■ **EXERCISE AIM**
Below are some records; output exactly the lines from the line with "black shoe: 6 -> 8" to the line with "yellow flashlight: 4 -> 3", both ends kept, and nothing more.

■ **GIVEN INFORMATION**
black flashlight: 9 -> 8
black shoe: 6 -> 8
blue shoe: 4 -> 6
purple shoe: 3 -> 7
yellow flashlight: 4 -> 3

--

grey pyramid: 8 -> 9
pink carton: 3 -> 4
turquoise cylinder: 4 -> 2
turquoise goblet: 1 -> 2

■ **SOLUTION FOR THIS PROBLEM**
black shoe: 6 -> 8
blue shoe: 4 -> 6
purple shoe: 3 -> 7
yellow flashlight: 4 -> 3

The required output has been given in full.